> [GIVEN DATA]:
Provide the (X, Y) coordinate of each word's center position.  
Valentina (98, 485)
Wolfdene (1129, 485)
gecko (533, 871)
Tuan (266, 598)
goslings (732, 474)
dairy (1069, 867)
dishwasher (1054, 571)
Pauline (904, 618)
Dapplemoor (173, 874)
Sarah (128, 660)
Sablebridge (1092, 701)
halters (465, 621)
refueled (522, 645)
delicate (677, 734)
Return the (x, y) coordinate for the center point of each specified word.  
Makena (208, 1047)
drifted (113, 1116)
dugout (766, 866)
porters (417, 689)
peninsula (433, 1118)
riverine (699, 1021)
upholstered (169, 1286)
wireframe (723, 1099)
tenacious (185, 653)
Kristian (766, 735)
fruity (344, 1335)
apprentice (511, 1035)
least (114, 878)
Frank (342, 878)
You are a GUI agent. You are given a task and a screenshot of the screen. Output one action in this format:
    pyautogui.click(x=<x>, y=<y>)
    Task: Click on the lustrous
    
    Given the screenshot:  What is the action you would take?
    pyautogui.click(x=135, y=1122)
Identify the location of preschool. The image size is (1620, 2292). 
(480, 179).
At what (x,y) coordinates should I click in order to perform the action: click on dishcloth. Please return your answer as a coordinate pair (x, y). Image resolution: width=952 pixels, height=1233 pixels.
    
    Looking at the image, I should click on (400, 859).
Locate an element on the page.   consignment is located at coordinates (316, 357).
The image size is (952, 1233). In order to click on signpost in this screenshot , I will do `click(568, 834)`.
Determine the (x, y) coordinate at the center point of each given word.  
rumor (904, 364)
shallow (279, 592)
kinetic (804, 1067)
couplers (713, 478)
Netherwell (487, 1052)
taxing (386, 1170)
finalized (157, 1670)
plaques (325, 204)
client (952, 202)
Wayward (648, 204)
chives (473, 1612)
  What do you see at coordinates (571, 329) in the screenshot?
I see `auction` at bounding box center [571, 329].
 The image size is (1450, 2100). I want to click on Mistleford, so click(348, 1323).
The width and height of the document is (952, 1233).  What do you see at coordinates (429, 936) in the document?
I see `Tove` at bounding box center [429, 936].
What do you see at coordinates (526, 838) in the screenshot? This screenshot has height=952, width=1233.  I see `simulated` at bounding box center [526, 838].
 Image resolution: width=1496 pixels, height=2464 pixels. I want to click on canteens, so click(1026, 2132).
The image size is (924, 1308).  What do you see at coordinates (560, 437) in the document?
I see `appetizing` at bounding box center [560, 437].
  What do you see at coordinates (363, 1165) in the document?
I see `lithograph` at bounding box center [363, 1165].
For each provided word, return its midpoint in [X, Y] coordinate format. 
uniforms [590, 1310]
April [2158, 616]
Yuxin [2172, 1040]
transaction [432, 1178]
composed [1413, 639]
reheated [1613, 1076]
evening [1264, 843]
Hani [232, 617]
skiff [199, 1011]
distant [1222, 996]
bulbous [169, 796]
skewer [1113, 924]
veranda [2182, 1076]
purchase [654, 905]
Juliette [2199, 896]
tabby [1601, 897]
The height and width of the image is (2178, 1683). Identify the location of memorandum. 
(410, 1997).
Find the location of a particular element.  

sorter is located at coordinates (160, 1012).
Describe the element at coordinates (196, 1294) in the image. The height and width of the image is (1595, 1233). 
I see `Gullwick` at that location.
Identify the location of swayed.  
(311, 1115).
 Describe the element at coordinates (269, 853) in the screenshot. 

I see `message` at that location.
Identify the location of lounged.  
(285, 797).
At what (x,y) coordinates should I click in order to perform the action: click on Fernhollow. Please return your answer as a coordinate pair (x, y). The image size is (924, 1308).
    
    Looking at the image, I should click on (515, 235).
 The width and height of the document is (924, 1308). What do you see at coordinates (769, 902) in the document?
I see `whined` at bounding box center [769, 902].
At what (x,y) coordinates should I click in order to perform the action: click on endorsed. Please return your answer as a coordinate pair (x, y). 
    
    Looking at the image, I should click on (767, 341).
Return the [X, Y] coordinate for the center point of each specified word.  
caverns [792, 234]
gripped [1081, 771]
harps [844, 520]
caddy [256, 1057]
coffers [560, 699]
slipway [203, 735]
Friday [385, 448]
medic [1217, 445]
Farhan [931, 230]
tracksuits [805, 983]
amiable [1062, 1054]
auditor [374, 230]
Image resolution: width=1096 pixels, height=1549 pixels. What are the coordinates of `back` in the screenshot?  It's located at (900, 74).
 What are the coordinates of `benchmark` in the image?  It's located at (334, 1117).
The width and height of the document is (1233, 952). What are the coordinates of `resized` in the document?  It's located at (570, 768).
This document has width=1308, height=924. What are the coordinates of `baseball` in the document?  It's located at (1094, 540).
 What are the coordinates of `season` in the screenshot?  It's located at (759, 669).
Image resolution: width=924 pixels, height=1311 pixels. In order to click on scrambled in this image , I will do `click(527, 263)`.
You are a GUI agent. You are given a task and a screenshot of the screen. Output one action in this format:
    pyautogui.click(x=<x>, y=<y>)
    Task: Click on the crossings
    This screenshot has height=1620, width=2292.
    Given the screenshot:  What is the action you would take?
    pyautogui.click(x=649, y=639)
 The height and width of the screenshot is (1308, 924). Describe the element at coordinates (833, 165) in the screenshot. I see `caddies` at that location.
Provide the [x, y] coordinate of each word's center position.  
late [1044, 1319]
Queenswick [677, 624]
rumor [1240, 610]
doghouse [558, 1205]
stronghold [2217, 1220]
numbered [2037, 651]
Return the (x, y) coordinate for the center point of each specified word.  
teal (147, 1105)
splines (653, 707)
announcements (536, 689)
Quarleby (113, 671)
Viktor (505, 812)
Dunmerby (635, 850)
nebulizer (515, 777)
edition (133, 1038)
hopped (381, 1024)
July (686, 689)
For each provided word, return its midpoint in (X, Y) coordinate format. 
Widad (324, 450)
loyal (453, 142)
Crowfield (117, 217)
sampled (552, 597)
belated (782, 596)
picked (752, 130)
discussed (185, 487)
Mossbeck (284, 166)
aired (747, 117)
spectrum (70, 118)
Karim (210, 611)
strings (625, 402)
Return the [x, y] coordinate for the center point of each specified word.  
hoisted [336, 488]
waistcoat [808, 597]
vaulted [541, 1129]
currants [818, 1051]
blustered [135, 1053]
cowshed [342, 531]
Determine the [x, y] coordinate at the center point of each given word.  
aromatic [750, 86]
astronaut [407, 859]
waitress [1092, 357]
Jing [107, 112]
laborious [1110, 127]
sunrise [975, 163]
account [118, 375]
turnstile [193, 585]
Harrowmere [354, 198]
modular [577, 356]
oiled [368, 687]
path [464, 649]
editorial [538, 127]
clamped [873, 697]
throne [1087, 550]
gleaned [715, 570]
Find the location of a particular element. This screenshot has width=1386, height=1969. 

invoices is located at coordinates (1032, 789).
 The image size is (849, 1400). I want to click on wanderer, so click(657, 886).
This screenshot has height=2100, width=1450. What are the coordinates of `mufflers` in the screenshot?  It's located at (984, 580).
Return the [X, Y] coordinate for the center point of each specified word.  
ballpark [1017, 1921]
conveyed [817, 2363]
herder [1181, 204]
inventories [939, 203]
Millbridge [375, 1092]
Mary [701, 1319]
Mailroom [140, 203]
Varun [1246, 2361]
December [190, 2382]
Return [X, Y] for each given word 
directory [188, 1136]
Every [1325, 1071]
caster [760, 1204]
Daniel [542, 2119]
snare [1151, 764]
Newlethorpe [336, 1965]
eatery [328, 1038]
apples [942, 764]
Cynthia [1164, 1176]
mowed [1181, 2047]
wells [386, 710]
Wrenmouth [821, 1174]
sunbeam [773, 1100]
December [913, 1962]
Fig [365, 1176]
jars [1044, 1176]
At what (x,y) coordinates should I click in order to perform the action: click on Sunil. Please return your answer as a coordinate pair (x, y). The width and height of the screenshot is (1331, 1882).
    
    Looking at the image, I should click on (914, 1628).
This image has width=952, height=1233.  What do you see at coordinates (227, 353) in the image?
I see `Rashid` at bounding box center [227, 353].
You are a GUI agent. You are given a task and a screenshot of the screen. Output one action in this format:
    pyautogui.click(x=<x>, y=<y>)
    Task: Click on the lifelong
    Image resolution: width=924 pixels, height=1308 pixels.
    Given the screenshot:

> [YOUR INSTRUCTIONS]:
Please update the part that opens with the line containing "belated (782, 596)" and closes with the line containing "currants [818, 1051]": write those lines out again with "waistcoat" changed to "vest" and nothing else altered.

> [COMPLETE RESPONSE]:
belated (782, 596)
picked (752, 130)
discussed (185, 487)
Mossbeck (284, 166)
aired (747, 117)
spectrum (70, 118)
Karim (210, 611)
strings (625, 402)
Return the [x, y] coordinate for the center point of each specified word.  
hoisted [336, 488]
vest [808, 597]
vaulted [541, 1129]
currants [818, 1051]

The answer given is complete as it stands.